(Records contained in a dataset)
-*-

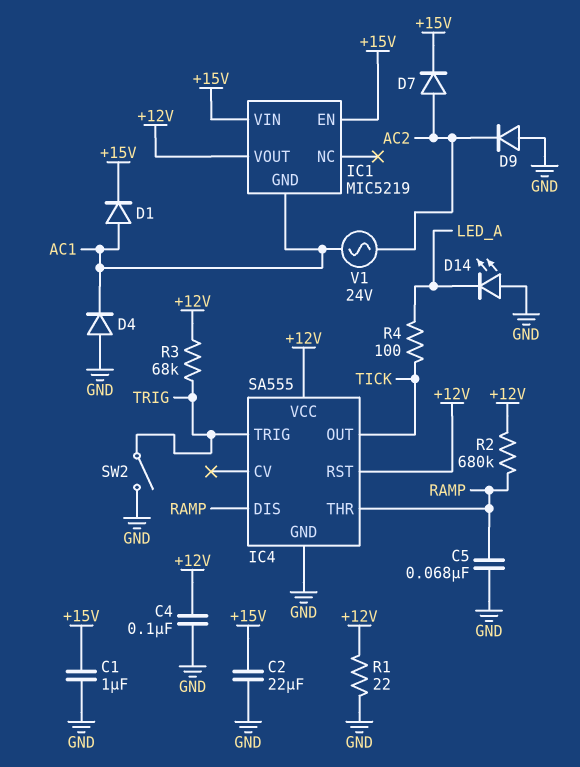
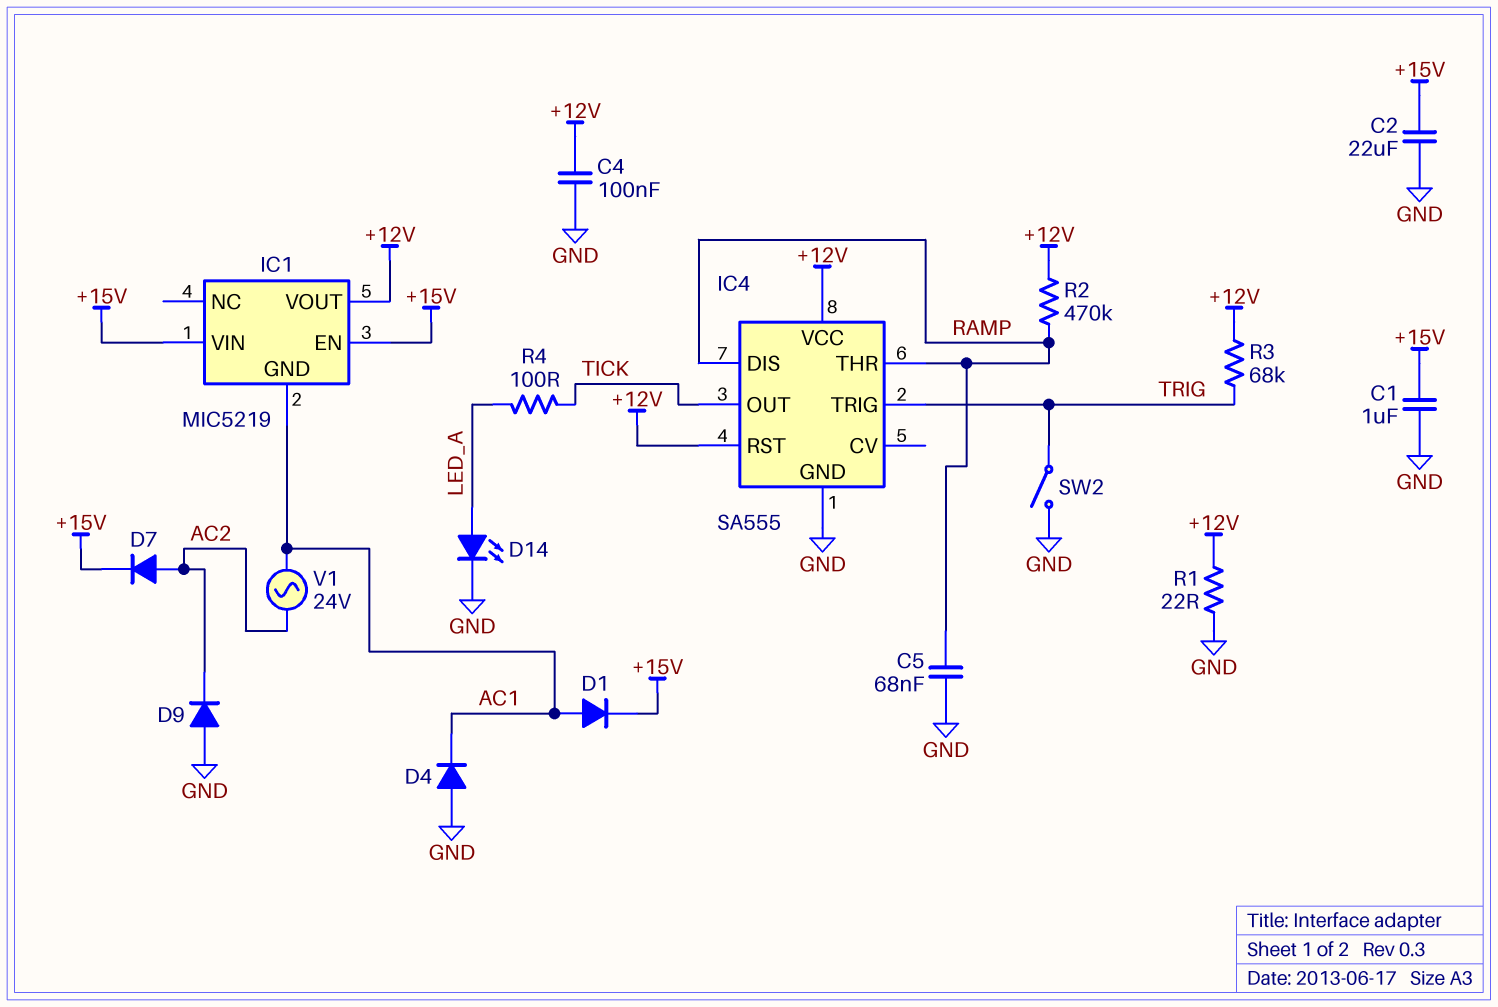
D14: LED (A GND, K LED_A) -> LED (A LED_A, K GND)
R2: 680k (+12V, RAMP) -> 470k (+12V, RAMP)

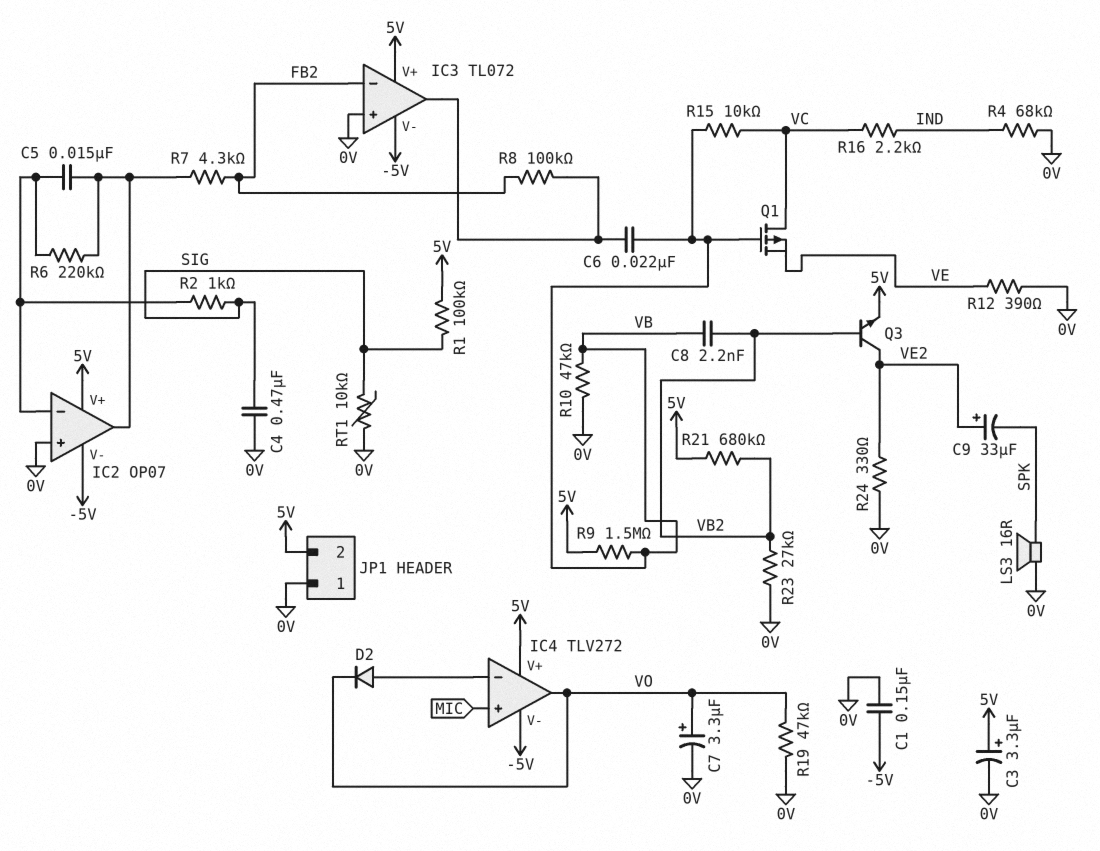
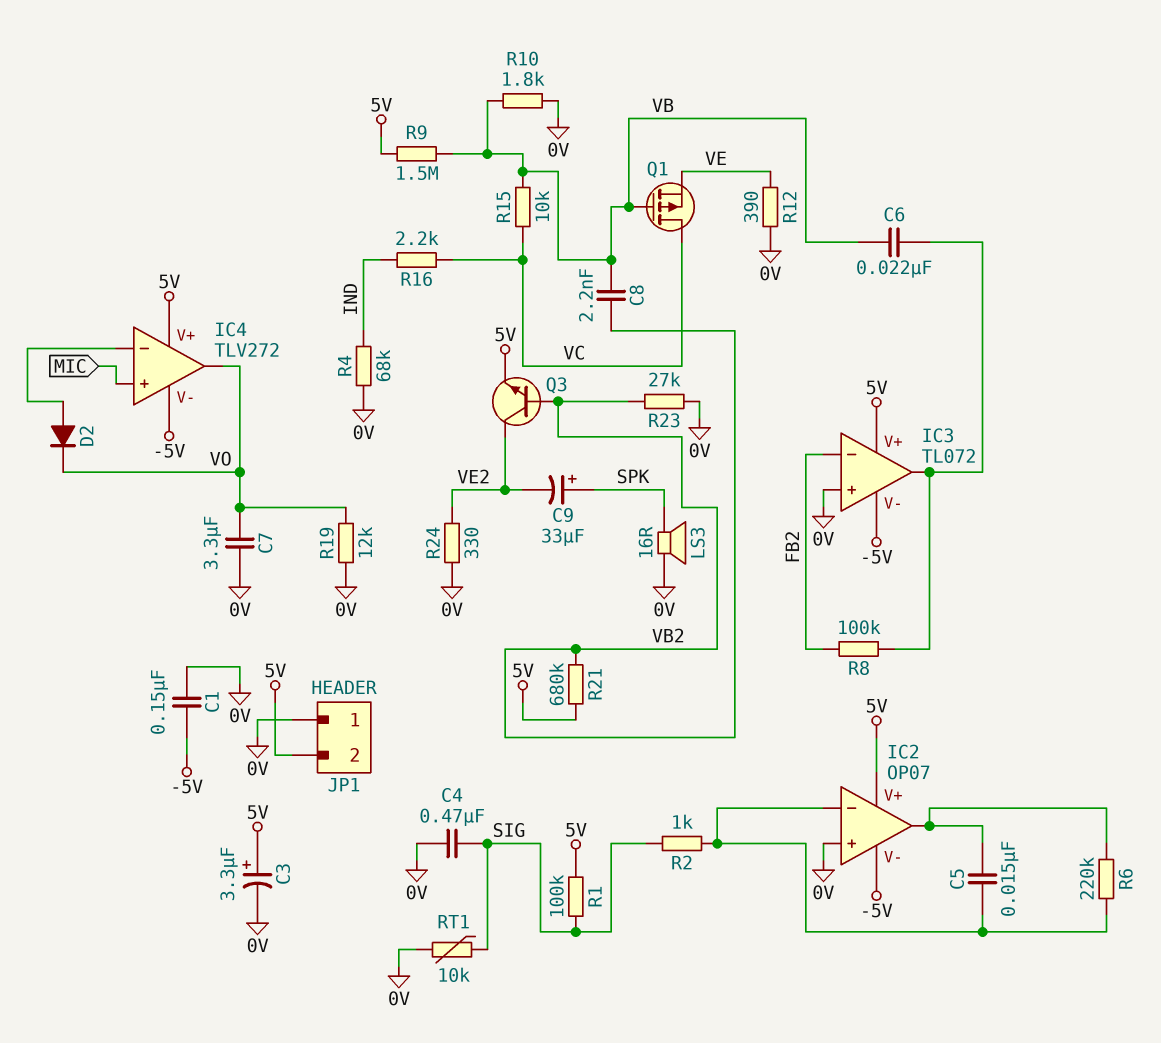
C7: 3.3uF (plus VO, minus 0V) -> 3.3uF (0V, VO)
C9: 33uF (plus VE2, minus SPK) -> 33uF (plus SPK, minus VE2)
R7: 4.3k (FB2, IC2/out) -> none
R10: 47k (0V, VB) -> 1.8k (0V, VB)
R19: 47k (0V, VO) -> 12k (0V, VO)

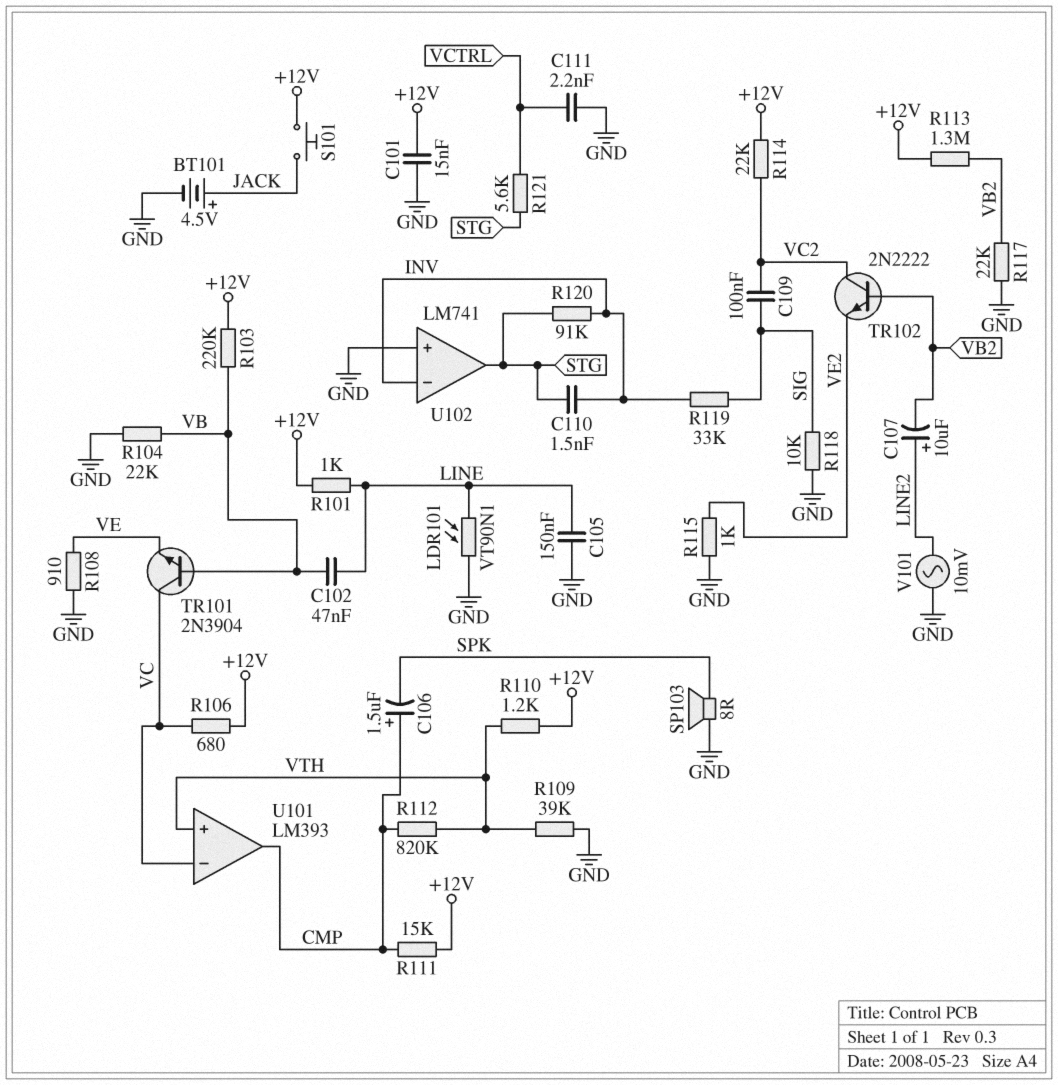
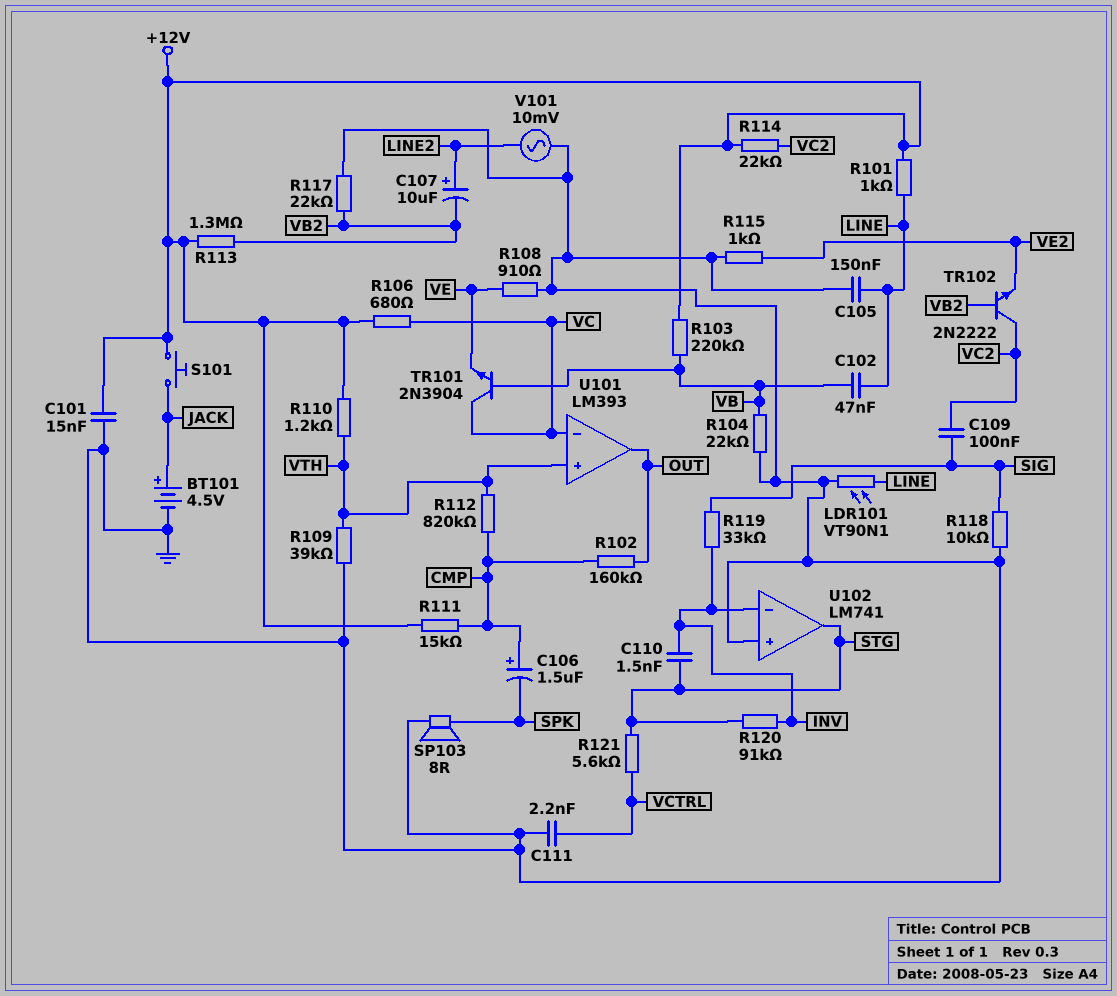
R102: none -> 160k (CMP, OUT)
U101 pin out: CMP -> OUT

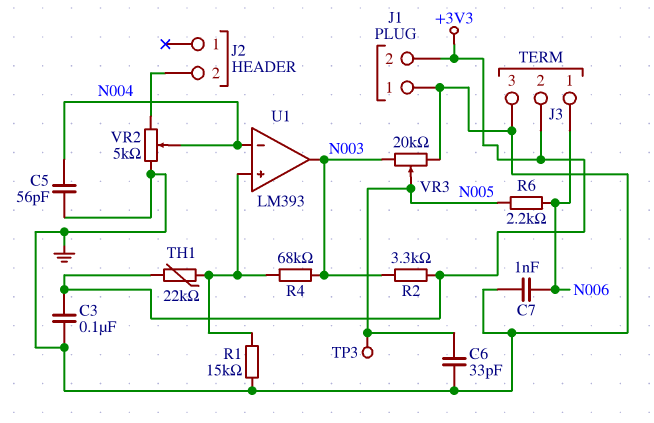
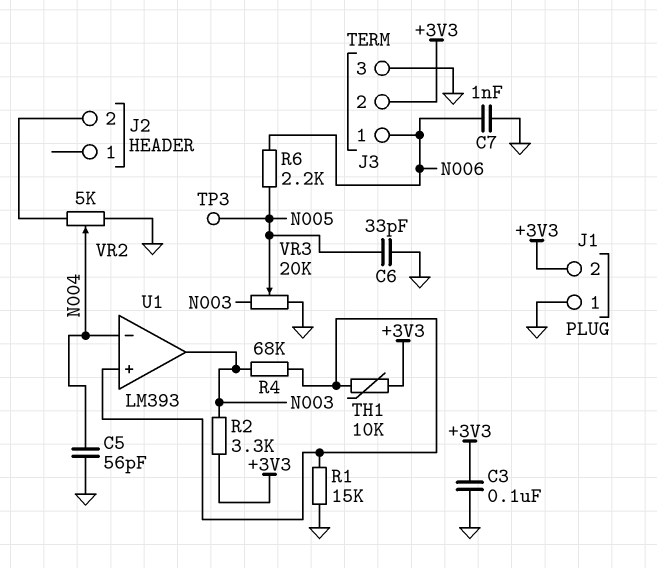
TH1: 22k (+3V3, U1/in+) -> 10k (+3V3, U1/in+)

-*-

Please set down the records exactly, and keep every image out of the copy.

→ **The completed task**
D14: LED (A GND, K LED_A) -> LED (A LED_A, K GND)
R2: 680k (+12V, RAMP) -> 470k (+12V, RAMP)

C7: 3.3uF (plus VO, minus 0V) -> 3.3uF (0V, VO)
C9: 33uF (plus VE2, minus SPK) -> 33uF (plus SPK, minus VE2)
R7: 4.3k (FB2, IC2/out) -> none
R10: 47k (0V, VB) -> 1.8k (0V, VB)
R19: 47k (0V, VO) -> 12k (0V, VO)

R102: none -> 160k (CMP, OUT)
U101 pin out: CMP -> OUT

TH1: 22k (+3V3, U1/in+) -> 10k (+3V3, U1/in+)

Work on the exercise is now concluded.